Stored items:
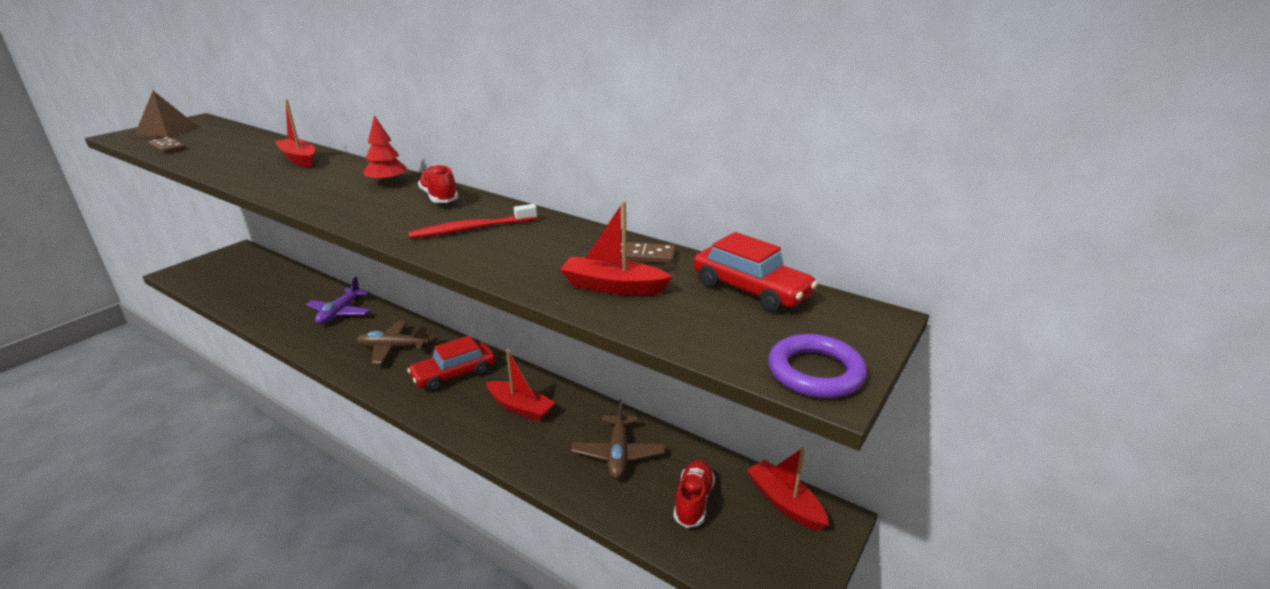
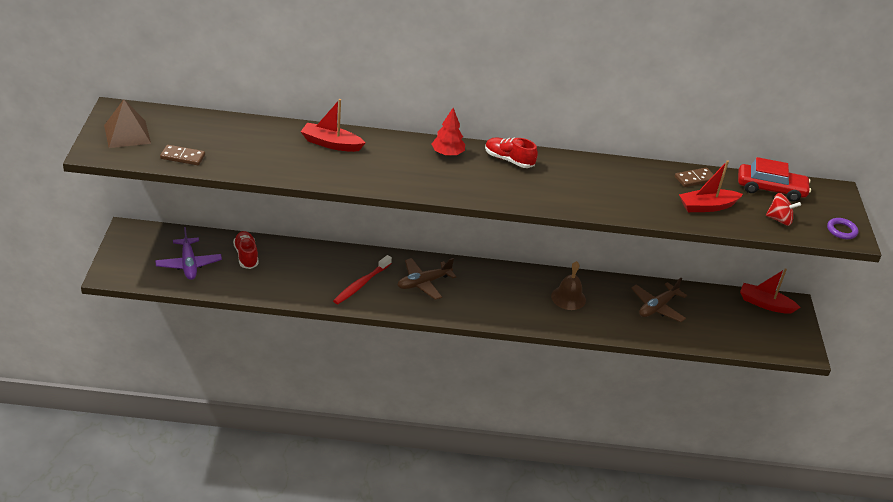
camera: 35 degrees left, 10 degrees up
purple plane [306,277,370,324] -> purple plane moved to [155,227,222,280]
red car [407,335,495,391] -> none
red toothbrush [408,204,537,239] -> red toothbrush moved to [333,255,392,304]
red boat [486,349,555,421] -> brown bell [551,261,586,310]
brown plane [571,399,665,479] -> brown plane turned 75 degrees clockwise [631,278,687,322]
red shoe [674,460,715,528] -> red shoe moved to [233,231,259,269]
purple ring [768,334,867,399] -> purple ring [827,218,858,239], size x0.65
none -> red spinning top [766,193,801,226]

REQUEST: Starting at the line that contains "purple plane [306,277,370,324]", write out every line through the end of the entries, exactly and with nothing added.

RESPONSE TO THIS TASK:
purple plane [306,277,370,324] -> purple plane moved to [155,227,222,280]
red car [407,335,495,391] -> none
red toothbrush [408,204,537,239] -> red toothbrush moved to [333,255,392,304]
red boat [486,349,555,421] -> brown bell [551,261,586,310]
brown plane [571,399,665,479] -> brown plane turned 75 degrees clockwise [631,278,687,322]
red shoe [674,460,715,528] -> red shoe moved to [233,231,259,269]
purple ring [768,334,867,399] -> purple ring [827,218,858,239], size x0.65
none -> red spinning top [766,193,801,226]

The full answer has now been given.